→ **Brief**: Nothing but the line with "TOF2 pin SCL: A4 -> A1" and the lines after it, through the end of the records below, is to be repeated, exactly as it is.

Top of Data for processing

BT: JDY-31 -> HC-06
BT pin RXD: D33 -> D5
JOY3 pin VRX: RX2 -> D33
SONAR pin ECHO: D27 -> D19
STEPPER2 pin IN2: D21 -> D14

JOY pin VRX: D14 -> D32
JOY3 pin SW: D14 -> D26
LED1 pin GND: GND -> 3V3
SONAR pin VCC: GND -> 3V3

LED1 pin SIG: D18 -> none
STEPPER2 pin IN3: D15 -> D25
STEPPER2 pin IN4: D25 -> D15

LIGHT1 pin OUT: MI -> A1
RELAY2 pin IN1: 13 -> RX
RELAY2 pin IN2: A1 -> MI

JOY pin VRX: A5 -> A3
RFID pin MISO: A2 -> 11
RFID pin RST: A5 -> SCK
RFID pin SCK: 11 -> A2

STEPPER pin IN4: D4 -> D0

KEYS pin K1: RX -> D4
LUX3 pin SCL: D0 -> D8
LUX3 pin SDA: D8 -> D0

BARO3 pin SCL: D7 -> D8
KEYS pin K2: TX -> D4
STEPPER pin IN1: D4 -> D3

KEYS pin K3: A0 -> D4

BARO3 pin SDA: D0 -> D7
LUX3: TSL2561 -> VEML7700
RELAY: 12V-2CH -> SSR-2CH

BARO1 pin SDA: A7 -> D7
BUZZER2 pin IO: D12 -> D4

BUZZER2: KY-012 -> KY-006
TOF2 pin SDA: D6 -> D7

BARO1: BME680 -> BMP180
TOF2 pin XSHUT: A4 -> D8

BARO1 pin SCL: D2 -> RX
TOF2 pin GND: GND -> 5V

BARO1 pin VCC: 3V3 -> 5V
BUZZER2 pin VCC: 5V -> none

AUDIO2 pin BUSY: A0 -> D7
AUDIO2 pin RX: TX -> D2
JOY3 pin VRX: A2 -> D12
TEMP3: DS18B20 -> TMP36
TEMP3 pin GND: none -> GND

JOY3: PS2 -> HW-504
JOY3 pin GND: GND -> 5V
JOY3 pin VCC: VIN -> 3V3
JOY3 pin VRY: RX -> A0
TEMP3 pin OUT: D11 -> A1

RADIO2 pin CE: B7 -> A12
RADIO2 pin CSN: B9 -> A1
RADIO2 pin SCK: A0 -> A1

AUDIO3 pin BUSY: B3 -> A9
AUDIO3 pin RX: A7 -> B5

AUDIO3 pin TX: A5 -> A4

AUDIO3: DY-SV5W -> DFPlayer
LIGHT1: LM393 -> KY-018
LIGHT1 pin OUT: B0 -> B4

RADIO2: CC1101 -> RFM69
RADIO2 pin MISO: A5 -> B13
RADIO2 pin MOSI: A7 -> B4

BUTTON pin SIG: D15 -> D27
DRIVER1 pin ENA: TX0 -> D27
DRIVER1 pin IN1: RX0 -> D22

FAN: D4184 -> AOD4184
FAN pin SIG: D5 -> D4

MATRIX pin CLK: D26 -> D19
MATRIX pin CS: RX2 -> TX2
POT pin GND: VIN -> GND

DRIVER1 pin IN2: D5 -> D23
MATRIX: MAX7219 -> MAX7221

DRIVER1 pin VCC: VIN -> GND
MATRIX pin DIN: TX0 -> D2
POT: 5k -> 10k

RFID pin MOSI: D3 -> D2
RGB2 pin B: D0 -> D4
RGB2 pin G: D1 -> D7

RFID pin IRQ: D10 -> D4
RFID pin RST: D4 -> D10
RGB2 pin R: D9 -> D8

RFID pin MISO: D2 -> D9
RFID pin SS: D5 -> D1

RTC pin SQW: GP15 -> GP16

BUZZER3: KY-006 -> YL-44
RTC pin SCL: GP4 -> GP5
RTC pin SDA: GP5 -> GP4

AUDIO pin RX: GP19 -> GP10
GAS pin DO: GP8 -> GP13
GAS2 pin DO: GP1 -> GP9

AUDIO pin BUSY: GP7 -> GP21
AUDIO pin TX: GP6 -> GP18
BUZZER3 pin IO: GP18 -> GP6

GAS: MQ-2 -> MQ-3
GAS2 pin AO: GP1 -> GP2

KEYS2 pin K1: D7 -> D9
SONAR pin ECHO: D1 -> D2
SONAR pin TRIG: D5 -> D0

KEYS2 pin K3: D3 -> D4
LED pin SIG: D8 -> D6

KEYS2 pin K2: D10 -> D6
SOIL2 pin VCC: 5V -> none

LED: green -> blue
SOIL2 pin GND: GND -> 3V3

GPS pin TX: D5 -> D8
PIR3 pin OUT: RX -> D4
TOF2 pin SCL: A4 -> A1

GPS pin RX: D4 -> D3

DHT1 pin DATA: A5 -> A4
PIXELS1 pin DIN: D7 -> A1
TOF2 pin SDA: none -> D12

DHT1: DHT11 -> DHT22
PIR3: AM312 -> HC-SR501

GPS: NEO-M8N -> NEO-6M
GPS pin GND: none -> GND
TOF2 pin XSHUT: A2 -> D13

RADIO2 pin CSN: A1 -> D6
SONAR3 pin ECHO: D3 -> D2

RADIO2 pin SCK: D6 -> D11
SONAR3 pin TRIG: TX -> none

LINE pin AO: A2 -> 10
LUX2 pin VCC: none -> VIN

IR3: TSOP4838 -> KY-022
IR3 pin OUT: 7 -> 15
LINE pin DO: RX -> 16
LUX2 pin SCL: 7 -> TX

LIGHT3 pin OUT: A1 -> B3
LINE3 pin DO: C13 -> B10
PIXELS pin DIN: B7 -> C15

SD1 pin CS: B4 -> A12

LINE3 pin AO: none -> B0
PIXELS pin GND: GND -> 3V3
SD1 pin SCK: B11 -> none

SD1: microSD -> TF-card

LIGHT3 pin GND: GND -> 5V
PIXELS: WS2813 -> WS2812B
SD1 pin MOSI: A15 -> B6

Bottom of Data for processing

→ **Reply to the task**:
TOF2 pin SCL: A4 -> A1

GPS pin RX: D4 -> D3

DHT1 pin DATA: A5 -> A4
PIXELS1 pin DIN: D7 -> A1
TOF2 pin SDA: none -> D12

DHT1: DHT11 -> DHT22
PIR3: AM312 -> HC-SR501

GPS: NEO-M8N -> NEO-6M
GPS pin GND: none -> GND
TOF2 pin XSHUT: A2 -> D13

RADIO2 pin CSN: A1 -> D6
SONAR3 pin ECHO: D3 -> D2

RADIO2 pin SCK: D6 -> D11
SONAR3 pin TRIG: TX -> none

LINE pin AO: A2 -> 10
LUX2 pin VCC: none -> VIN

IR3: TSOP4838 -> KY-022
IR3 pin OUT: 7 -> 15
LINE pin DO: RX -> 16
LUX2 pin SCL: 7 -> TX

LIGHT3 pin OUT: A1 -> B3
LINE3 pin DO: C13 -> B10
PIXELS pin DIN: B7 -> C15

SD1 pin CS: B4 -> A12

LINE3 pin AO: none -> B0
PIXELS pin GND: GND -> 3V3
SD1 pin SCK: B11 -> none

SD1: microSD -> TF-card

LIGHT3 pin GND: GND -> 5V
PIXELS: WS2813 -> WS2812B
SD1 pin MOSI: A15 -> B6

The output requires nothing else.